# To do:
Lines with the string "purple" are to be identified in the listing and copied.

# Supplied information:
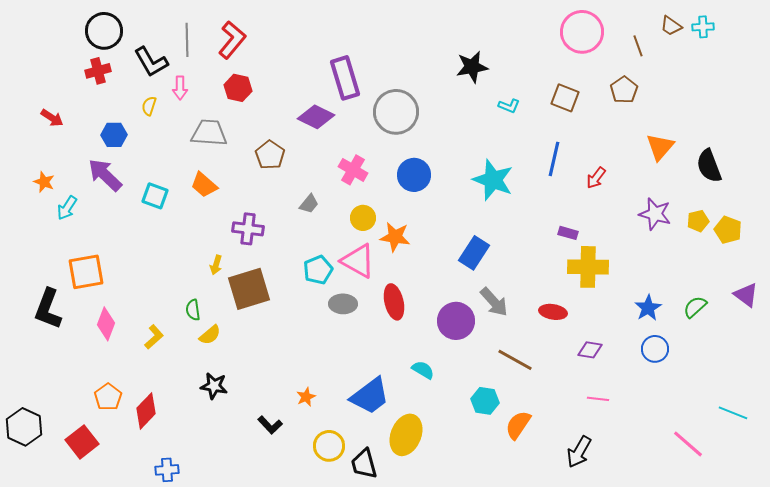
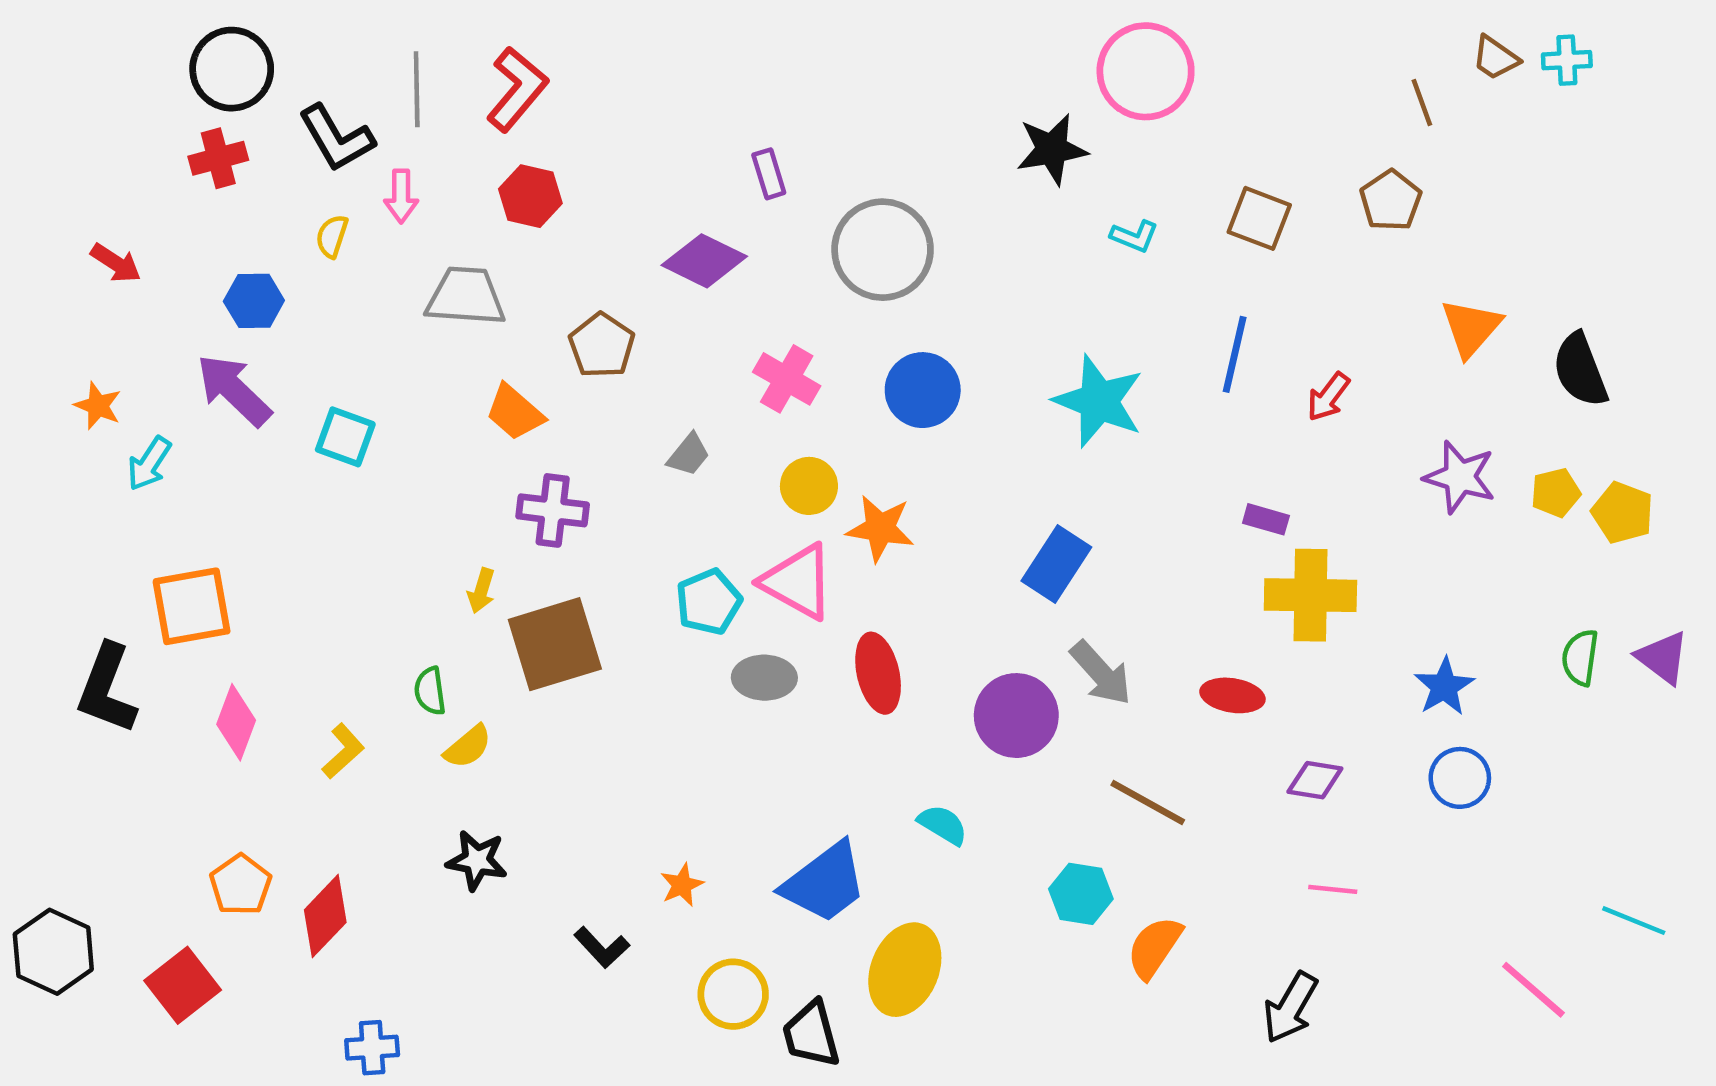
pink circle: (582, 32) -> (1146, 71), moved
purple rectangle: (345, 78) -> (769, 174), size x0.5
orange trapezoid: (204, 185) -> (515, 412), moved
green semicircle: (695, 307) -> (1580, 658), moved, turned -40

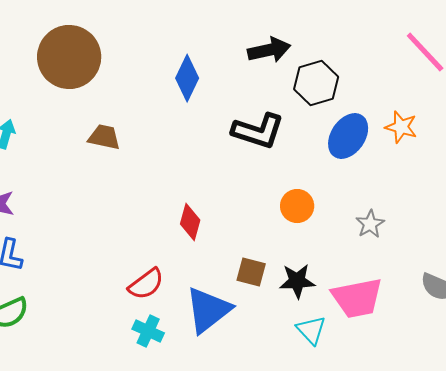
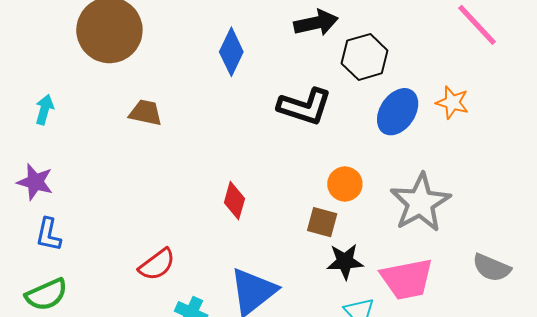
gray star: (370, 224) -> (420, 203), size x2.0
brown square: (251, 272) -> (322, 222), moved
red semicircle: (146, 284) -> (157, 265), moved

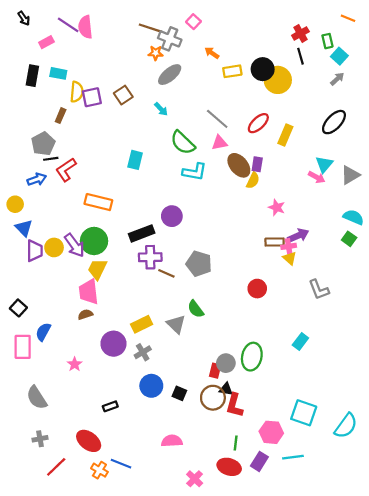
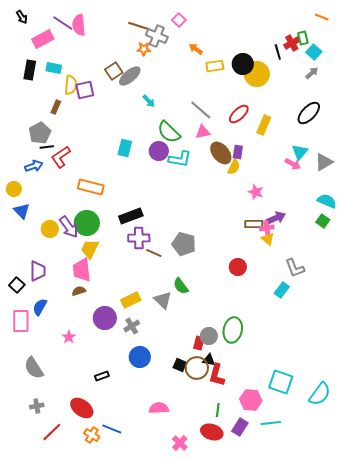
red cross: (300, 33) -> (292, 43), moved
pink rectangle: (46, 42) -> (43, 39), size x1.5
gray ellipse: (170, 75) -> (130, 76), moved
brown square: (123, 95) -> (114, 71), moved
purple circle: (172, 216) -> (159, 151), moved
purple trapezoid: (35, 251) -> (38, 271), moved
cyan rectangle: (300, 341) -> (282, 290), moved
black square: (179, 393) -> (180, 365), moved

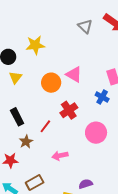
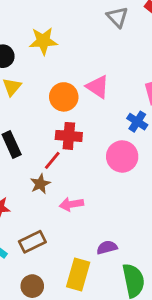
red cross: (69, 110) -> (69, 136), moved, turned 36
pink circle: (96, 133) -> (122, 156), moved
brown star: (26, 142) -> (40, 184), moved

# Finished task:
purple rectangle: (345, 78) -> (769, 174), size x0.5
purple circle: (172, 216) -> (159, 151), moved
purple trapezoid: (35, 251) -> (38, 271), moved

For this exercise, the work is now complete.